--- Problem ---
All of the data should be output character for character, except the pictures.

--- Data shown ---
<<<<
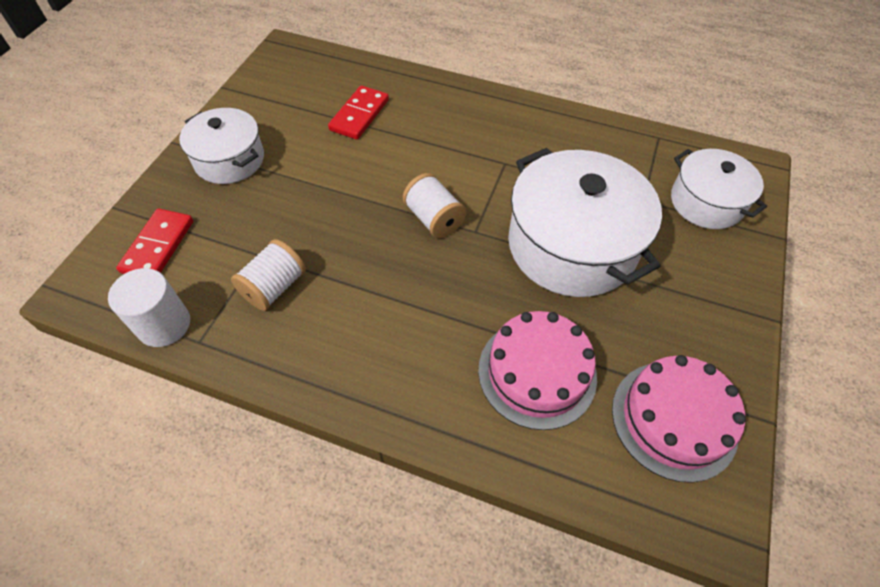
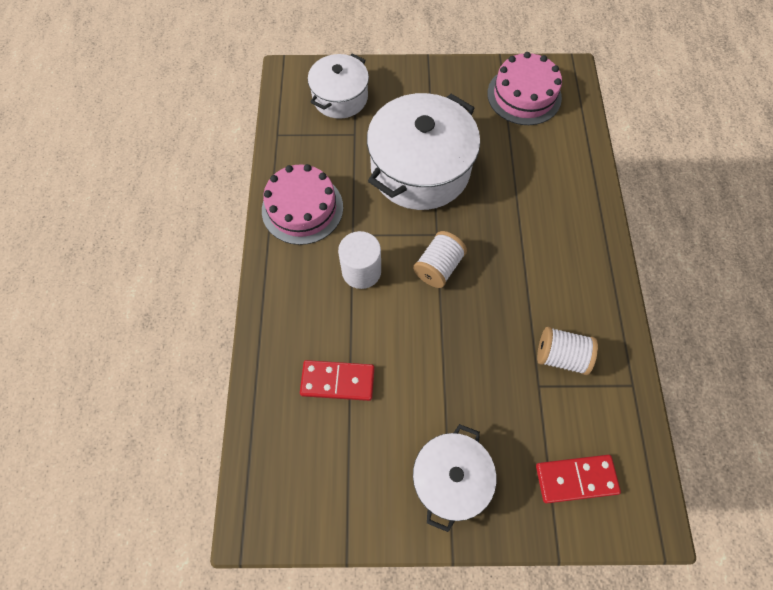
camera: 110 degrees left, 10 degrees up
(164, 324) = (636, 421): white cylinder -> white cylinder (361, 271)
(537, 372) = (533, 166): pink cake -> pink cake (302, 208)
>>>>
--- Task solution ---
camera: 110 degrees left, 10 degrees up
(164, 324) = (636, 421): white cylinder -> white cylinder (361, 271)
(537, 372) = (533, 166): pink cake -> pink cake (302, 208)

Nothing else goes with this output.